**About this exercise**
Write out the material below exactly, beginning at the line that contains "green glue stick" and ending with its last line, both ends included; write nothing else.

'''

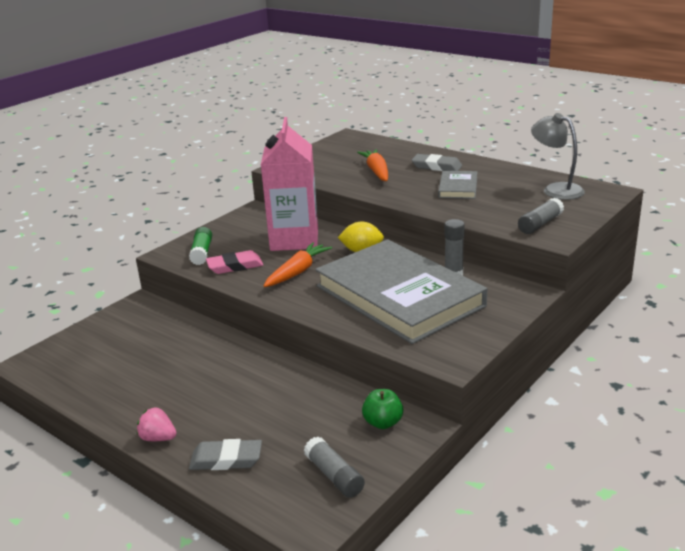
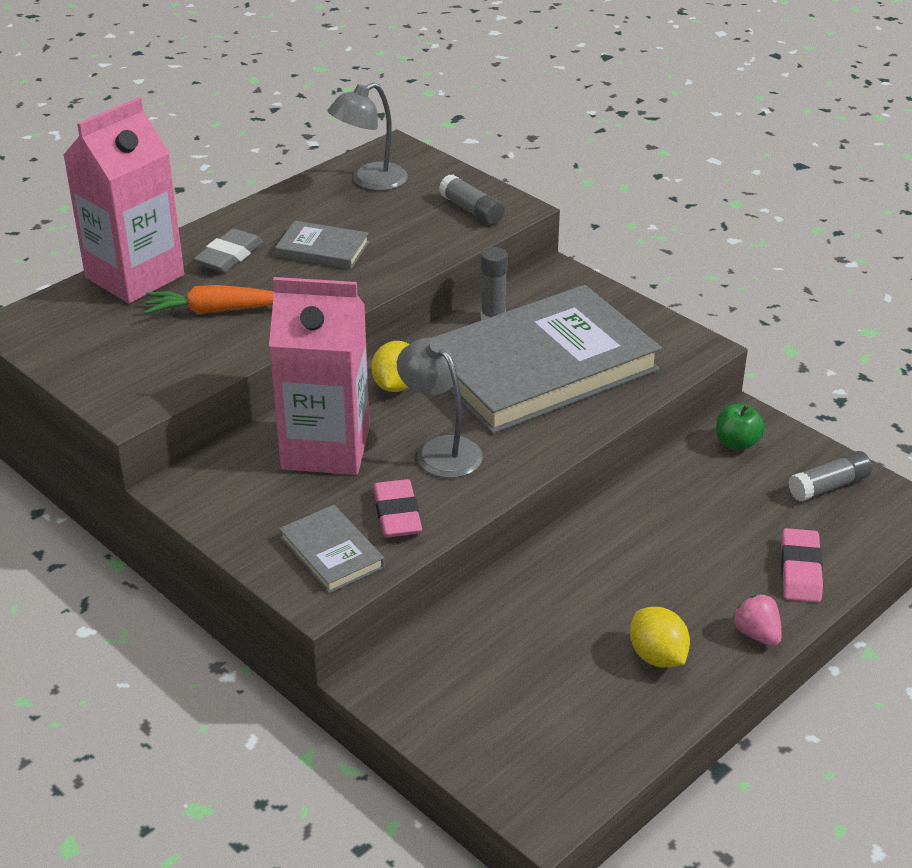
camera: 85 degrees left, 10 degrees up
pink strawberry [137,408,177,441] -> pink strawberry turned 120 degrees clockwise [733,594,782,646]
green glue stick [189,227,212,265] -> grey book [279,505,385,593]
grey eraser [189,439,262,470] -> pink eraser [781,528,823,602]
orange carrot [264,242,332,287] -> grey lamp [397,338,483,478]
none -> pink carton [63,97,184,303]
none -> yellow lemon [630,607,690,668]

'''

**Exercise output**
green glue stick [189,227,212,265] -> grey book [279,505,385,593]
grey eraser [189,439,262,470] -> pink eraser [781,528,823,602]
orange carrot [264,242,332,287] -> grey lamp [397,338,483,478]
none -> pink carton [63,97,184,303]
none -> yellow lemon [630,607,690,668]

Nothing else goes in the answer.